[Entries provided]

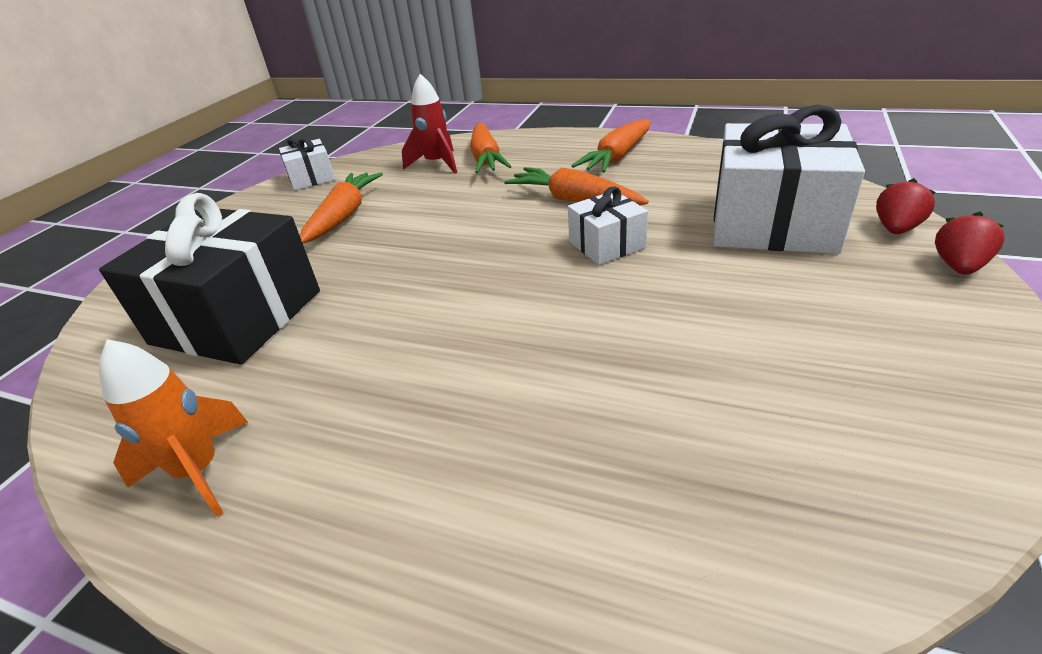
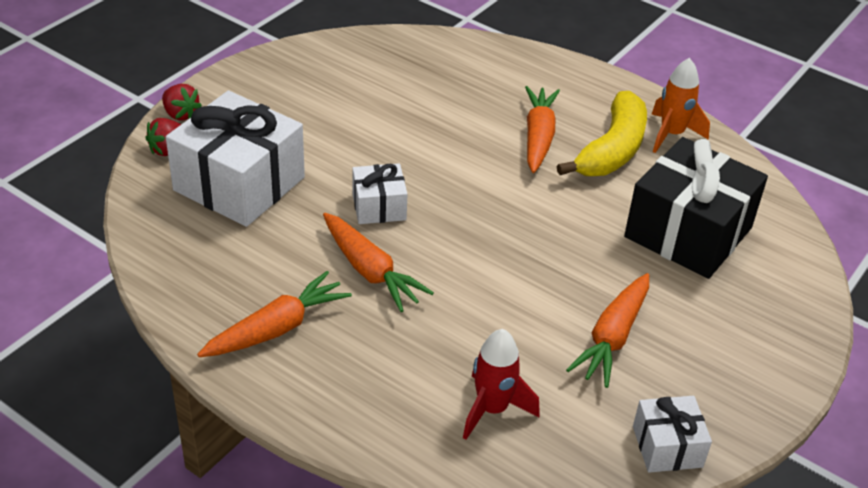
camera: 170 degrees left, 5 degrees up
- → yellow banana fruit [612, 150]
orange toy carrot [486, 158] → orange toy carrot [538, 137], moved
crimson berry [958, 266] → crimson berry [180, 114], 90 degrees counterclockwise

[/Entries provided]
[Entries provided]

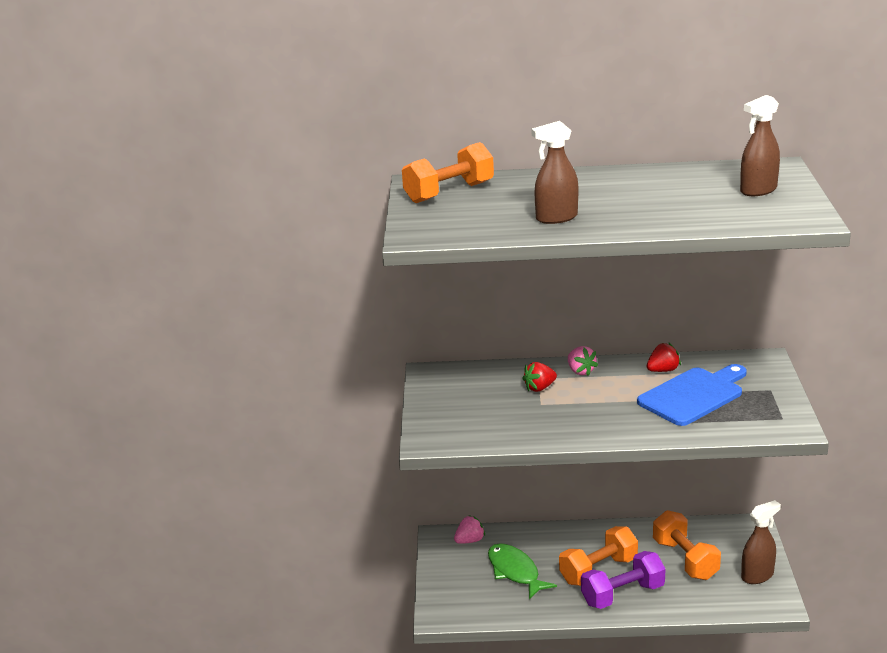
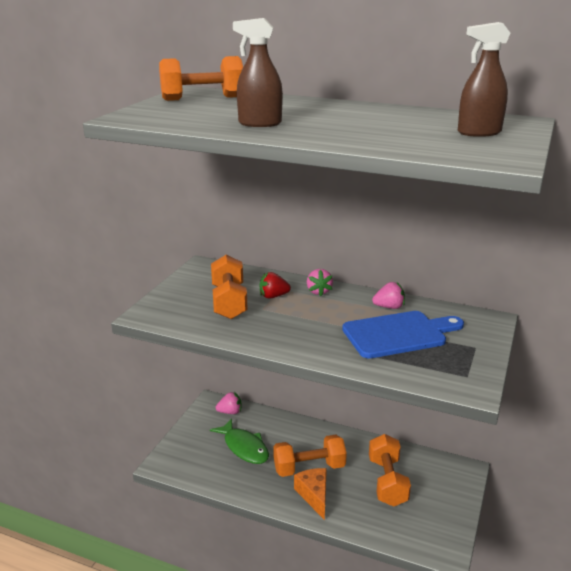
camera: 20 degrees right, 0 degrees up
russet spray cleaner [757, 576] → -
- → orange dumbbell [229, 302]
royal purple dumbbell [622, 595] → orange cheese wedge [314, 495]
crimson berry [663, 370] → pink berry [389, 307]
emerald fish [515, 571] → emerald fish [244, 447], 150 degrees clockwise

[/Entries provided]

**Required work**
Above this task is a listing. Restate, word for word and with nothing added, the lines from the one with "crimson berry [663, 370]" through the one with "emerald fish [515, 571]".

**Answer space**
crimson berry [663, 370] → pink berry [389, 307]
emerald fish [515, 571] → emerald fish [244, 447], 150 degrees clockwise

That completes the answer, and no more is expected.